▶ [EXERCISE AIM] Retype the listing without any alteration.

[[ EXTRACTED MATERIAL open ]]

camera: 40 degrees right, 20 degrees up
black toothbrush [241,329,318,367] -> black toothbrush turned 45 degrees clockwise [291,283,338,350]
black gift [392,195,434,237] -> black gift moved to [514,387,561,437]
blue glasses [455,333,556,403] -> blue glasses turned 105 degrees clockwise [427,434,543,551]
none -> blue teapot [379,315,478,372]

[[ EXTRACTED MATERIAL closed ]]

▶ [SOLUTION FOR THIS PROBLEM]
camera: 40 degrees right, 20 degrees up
black toothbrush [241,329,318,367] -> black toothbrush turned 45 degrees clockwise [291,283,338,350]
black gift [392,195,434,237] -> black gift moved to [514,387,561,437]
blue glasses [455,333,556,403] -> blue glasses turned 105 degrees clockwise [427,434,543,551]
none -> blue teapot [379,315,478,372]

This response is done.